**What the task requires:**
Copy out the data below as written; omit any images.

**Data provided:**
+++

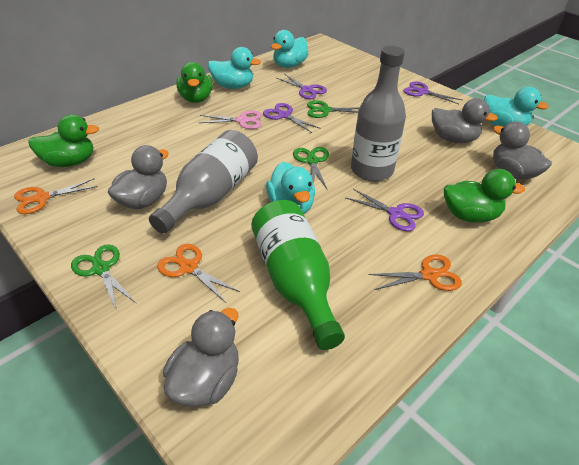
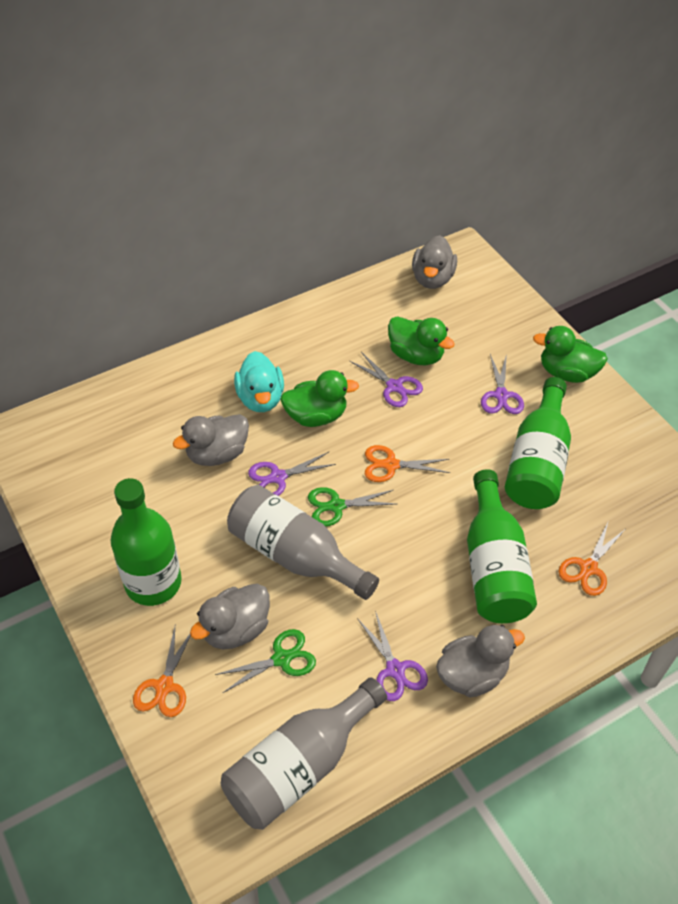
green bottle: 1 -> 3
green scissors: 3 -> 2
pink scissors: 1 -> 0
turquoise duck: 4 -> 1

+++

**Solution to the problem:**
green bottle: 1 -> 3
green scissors: 3 -> 2
pink scissors: 1 -> 0
turquoise duck: 4 -> 1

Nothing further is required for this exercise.